Object state change records
┌──

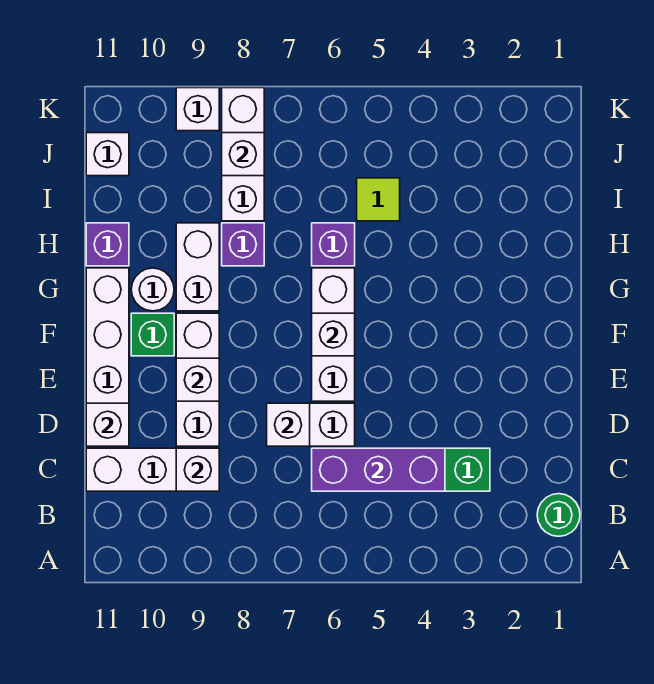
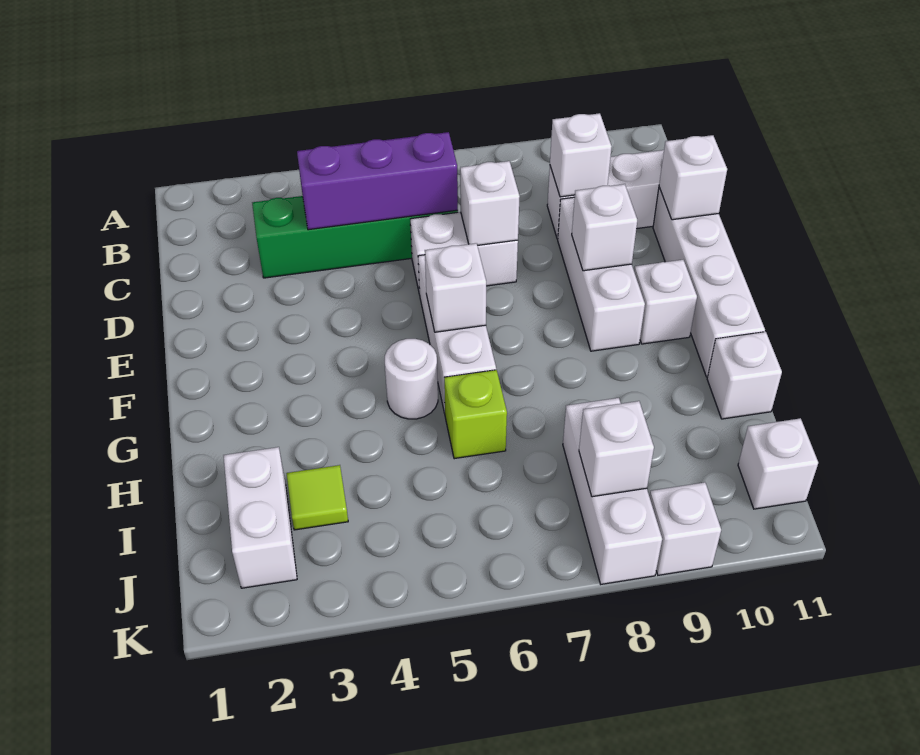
green round brick B1 level 1 -> none
green brick F10 level 1 -> white brick F10 level 1
white brick G9:H9 level 1 -> white brick I2:J2 level 1
white round brick G10 level 1 -> white round brick G5 level 1
purple brick H6 level 1 -> lime brick H6 level 1
purple brick H8 level 1 -> none
purple brick H11 level 1 -> white brick H11 level 1
lime tile I5 level 1 -> lime tile I3 level 1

└──

- [WORK TO BE COMPLETED] Extract the lines above from the one containing "green brick F10" to the last line, both included, exactly as written.

- [WRITTEN SOLUTION]
green brick F10 level 1 -> white brick F10 level 1
white brick G9:H9 level 1 -> white brick I2:J2 level 1
white round brick G10 level 1 -> white round brick G5 level 1
purple brick H6 level 1 -> lime brick H6 level 1
purple brick H8 level 1 -> none
purple brick H11 level 1 -> white brick H11 level 1
lime tile I5 level 1 -> lime tile I3 level 1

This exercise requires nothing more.